THE RECORDS section start
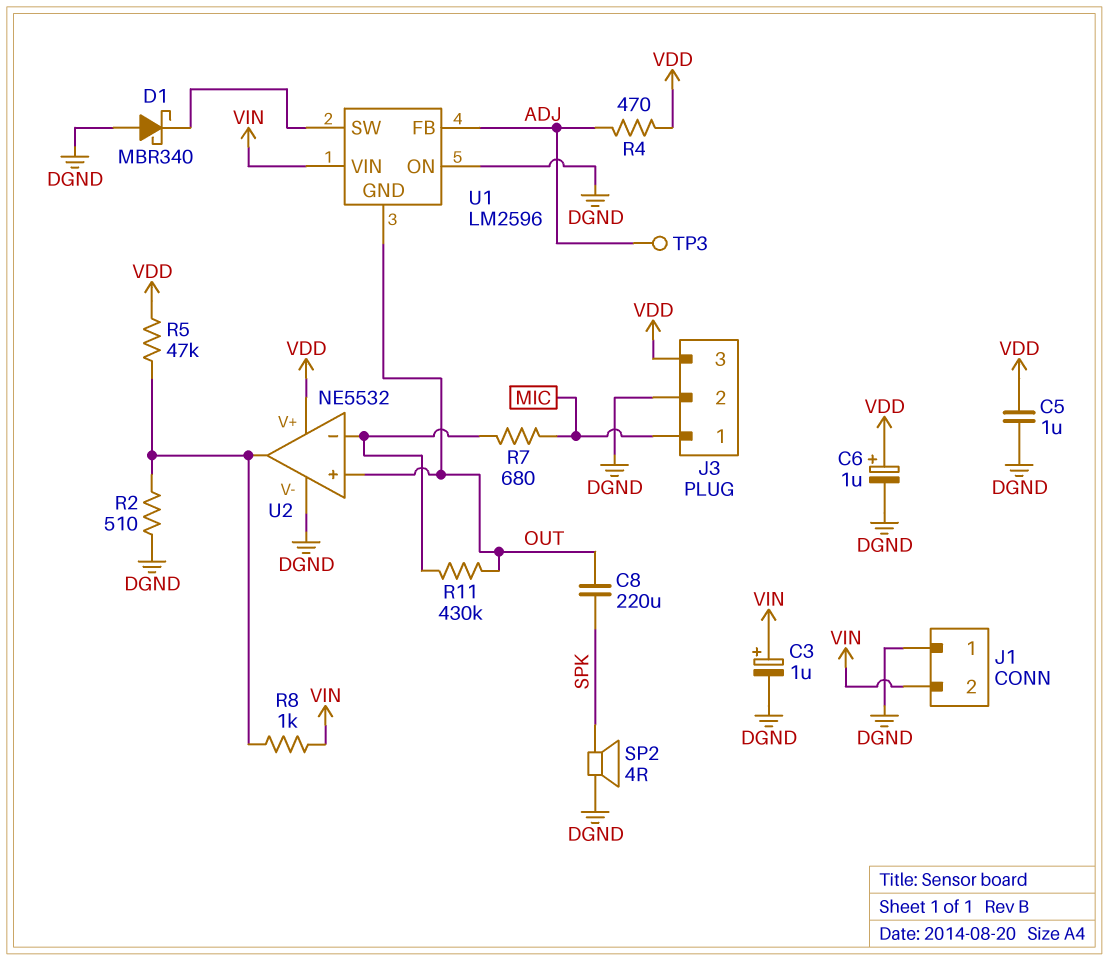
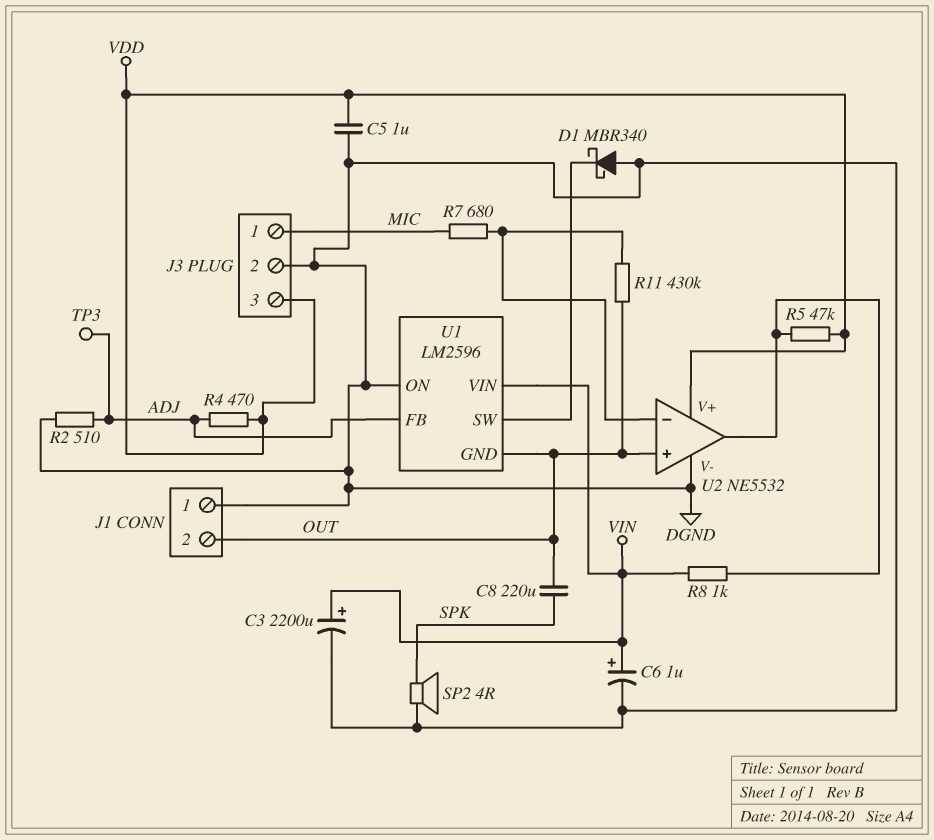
C3: 1uF (plus VIN, minus DGND) -> 2200uF (plus VIN, minus DGND)
C6: 1uF (plus VDD, minus DGND) -> 1uF (plus VIN, minus DGND)
J1 pin 2: VIN -> OUT
R2: 510 (DGND, U2/out) -> 510 (ADJ, DGND)

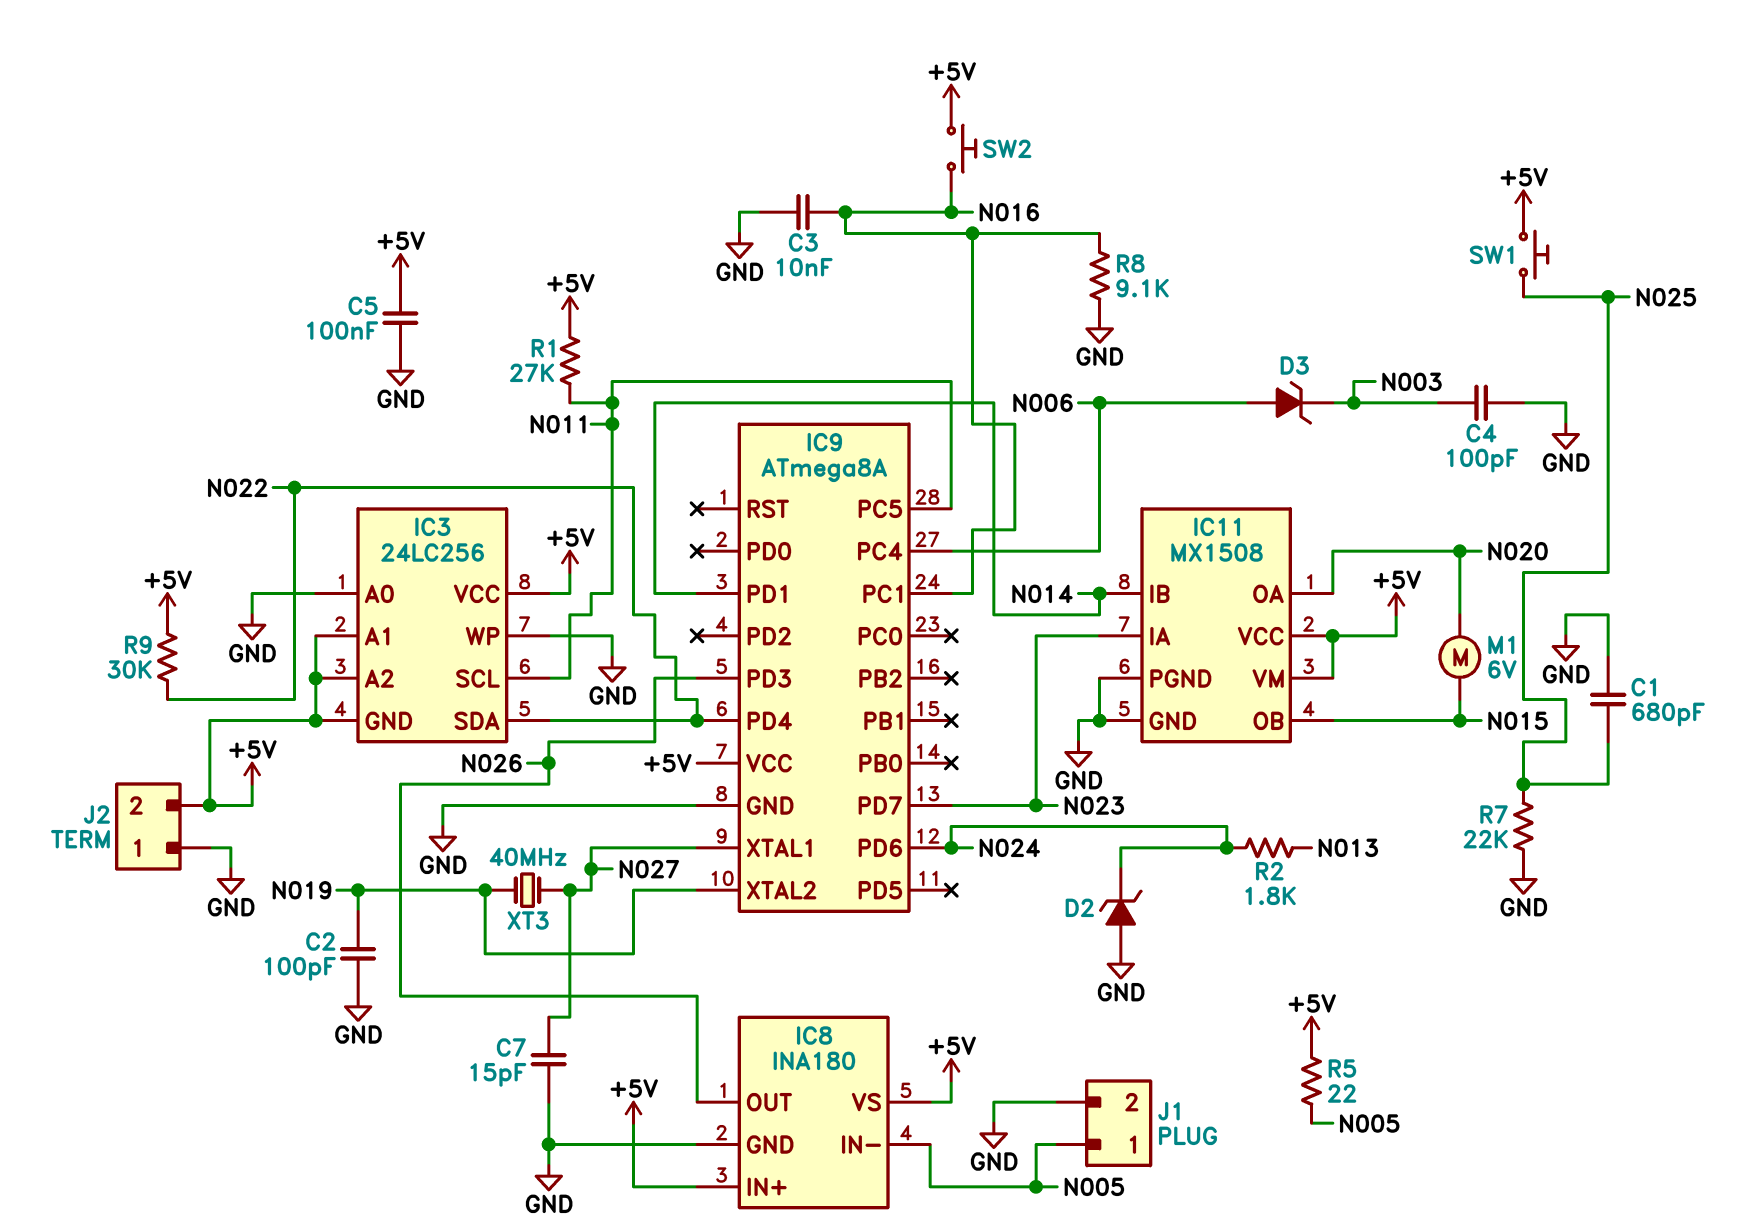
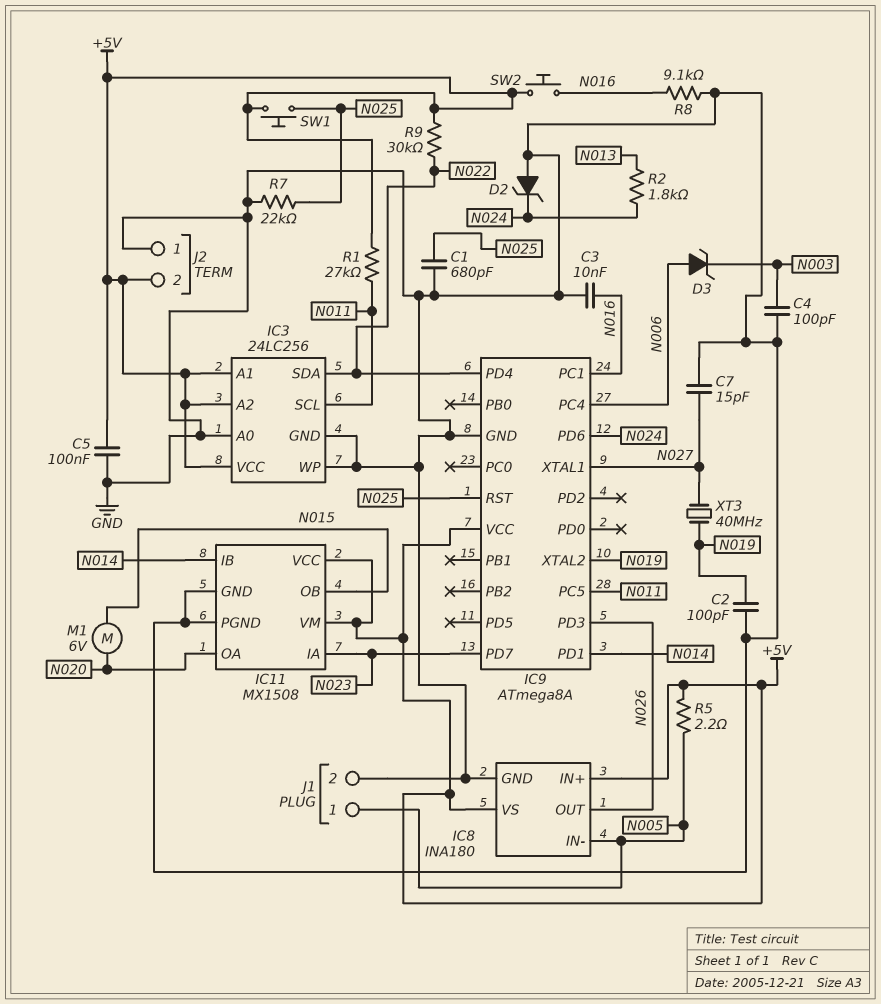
IC3 pin GND: +5V -> GND
IC9 pin RST: none -> N025
R5: 22 (+5V, N005) -> 2.2 (+5V, N005)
THE RECORDS section end
_PROMPT_
The answer must be the number of lines in the records where the string "plus" is found, stated alone.

_OUTPUT_
2